▶ _Exercise requirements_:
Everything in the listing below should be repeated verbatim, apart from the pictures.

▶ _Source material_:
◆ ◆ ◆ ◆
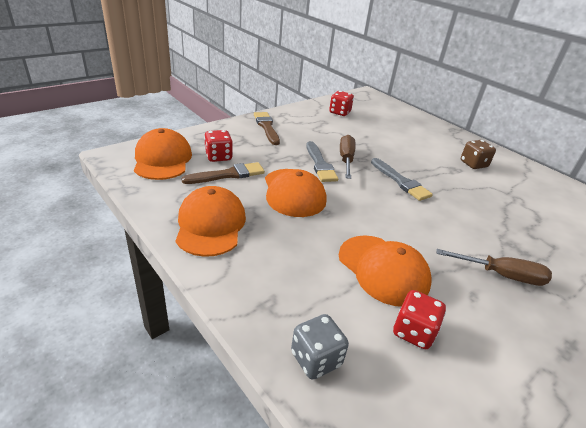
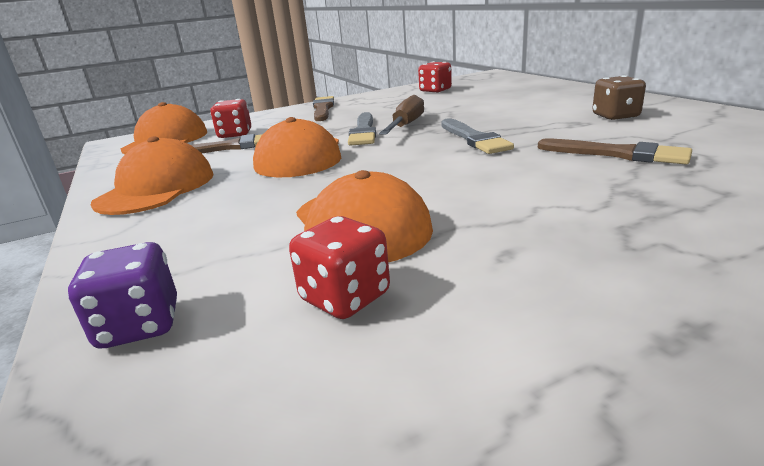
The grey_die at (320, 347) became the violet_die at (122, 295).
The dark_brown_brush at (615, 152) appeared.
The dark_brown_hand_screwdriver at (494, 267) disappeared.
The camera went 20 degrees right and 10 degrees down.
◆ ◆ ◆ ◆
▶ _Expected answer_:
The grey_die at (320, 347) became the violet_die at (122, 295).
The dark_brown_brush at (615, 152) appeared.
The dark_brown_hand_screwdriver at (494, 267) disappeared.
The camera went 20 degrees right and 10 degrees down.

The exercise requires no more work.